▶ **What to produce**
Please repeat the whole listing exactly, but leave out any picture it holds.

▶ **Stored data**
────────────────────────────────────────

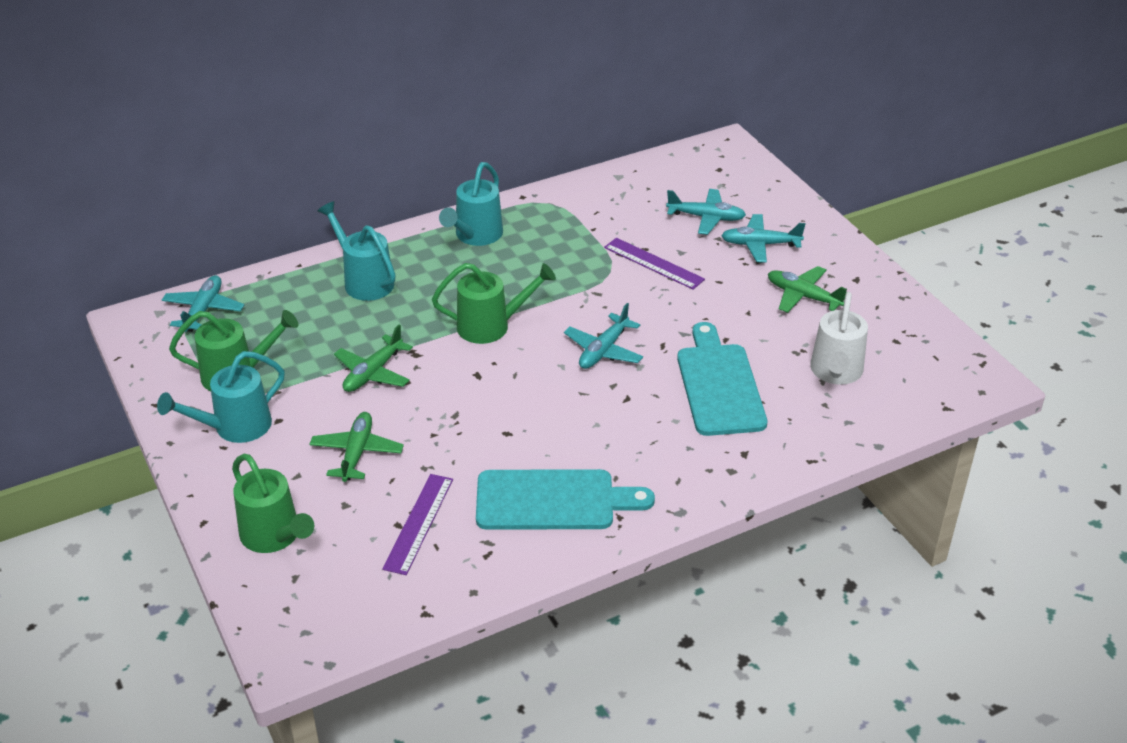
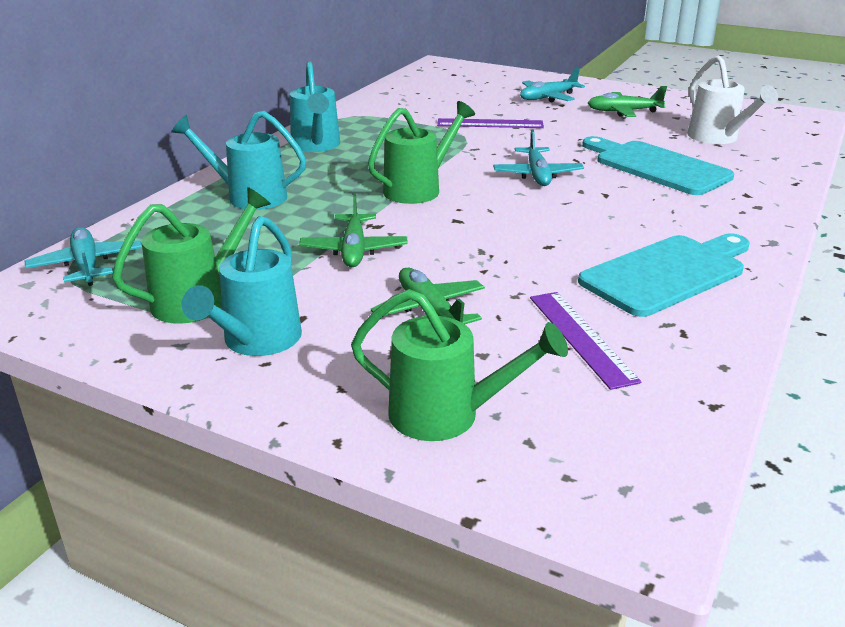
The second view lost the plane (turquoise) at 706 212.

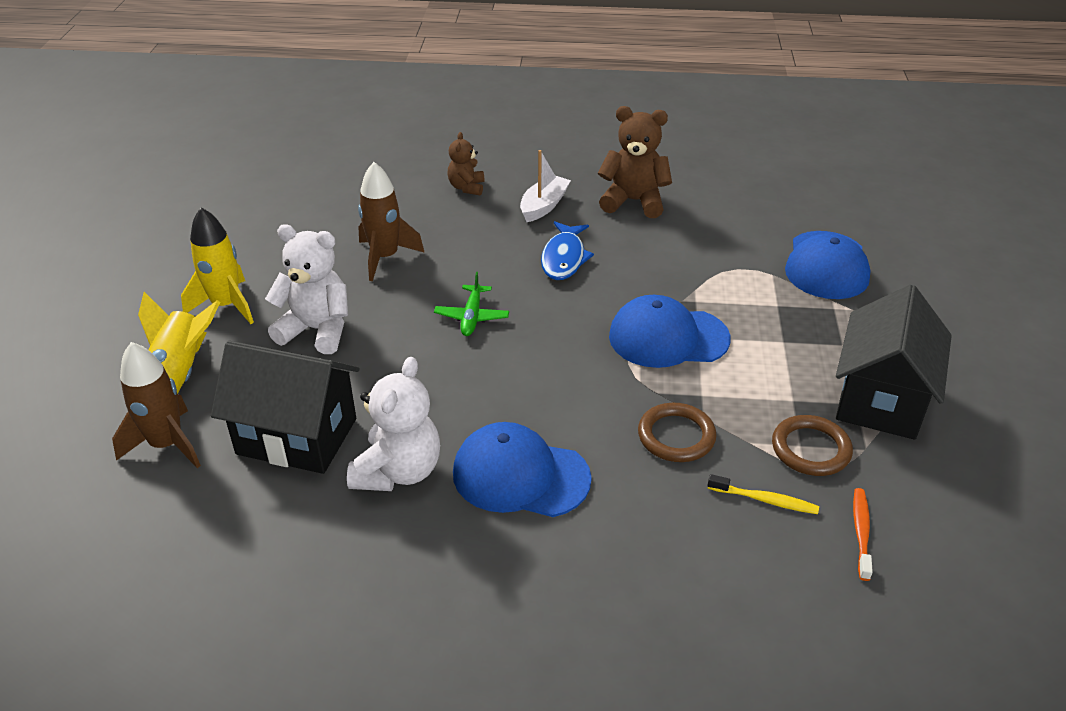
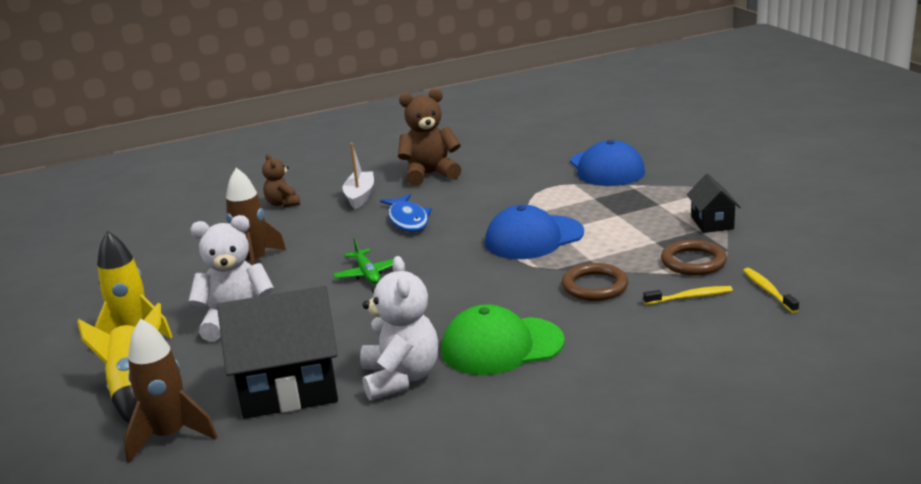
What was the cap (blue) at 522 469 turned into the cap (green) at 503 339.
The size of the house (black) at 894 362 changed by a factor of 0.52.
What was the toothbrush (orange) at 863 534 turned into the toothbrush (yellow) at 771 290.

────────────────────────────────────────

▶ **Answer to this task**
The second view lost the plane (turquoise) at 706 212.

What was the cap (blue) at 522 469 turned into the cap (green) at 503 339.
The size of the house (black) at 894 362 changed by a factor of 0.52.
What was the toothbrush (orange) at 863 534 turned into the toothbrush (yellow) at 771 290.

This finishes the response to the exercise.